┌──

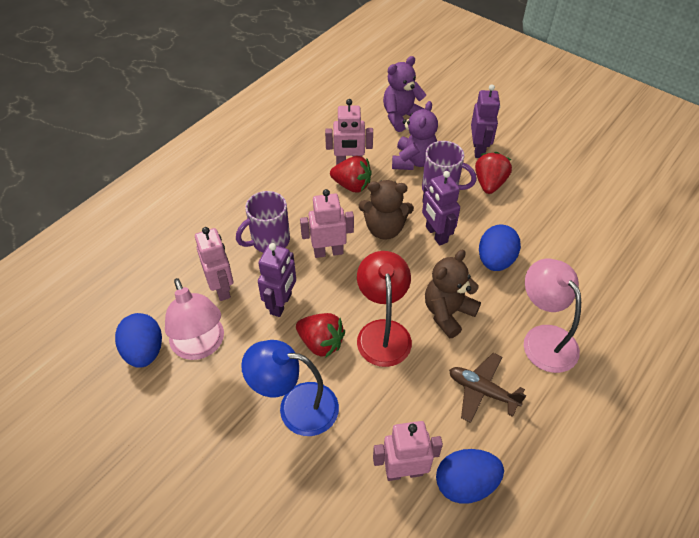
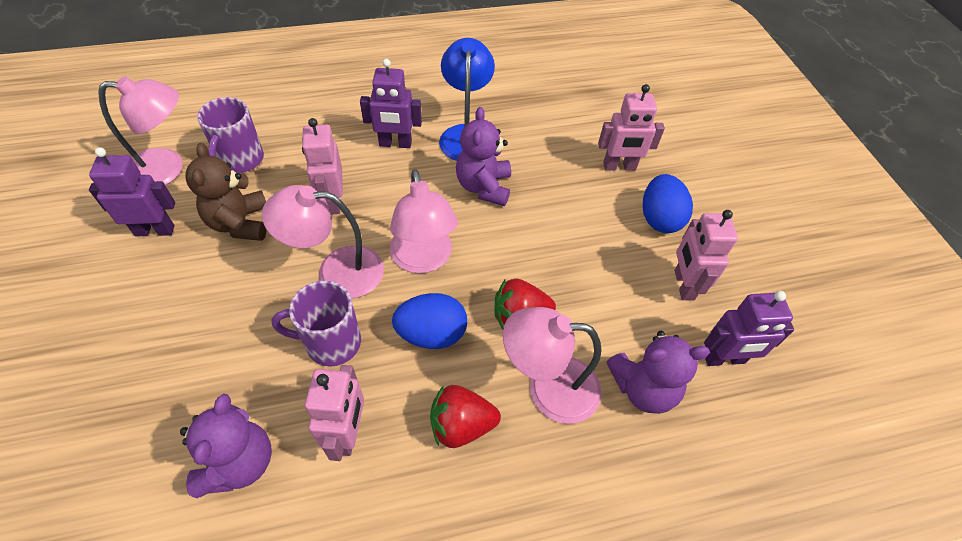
blue egg: 3 -> 2
brown plane: 1 -> 0
brown teddy bear: 2 -> 1
pink lamp: 2 -> 4
purple teddy bear: 2 -> 3
red lamp: 1 -> 0
red strawberry: 3 -> 2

└──

■ What is needed
Copy the listing above in full and exactly, but omit each picture that it holds.

■ Solution
blue egg: 3 -> 2
brown plane: 1 -> 0
brown teddy bear: 2 -> 1
pink lamp: 2 -> 4
purple teddy bear: 2 -> 3
red lamp: 1 -> 0
red strawberry: 3 -> 2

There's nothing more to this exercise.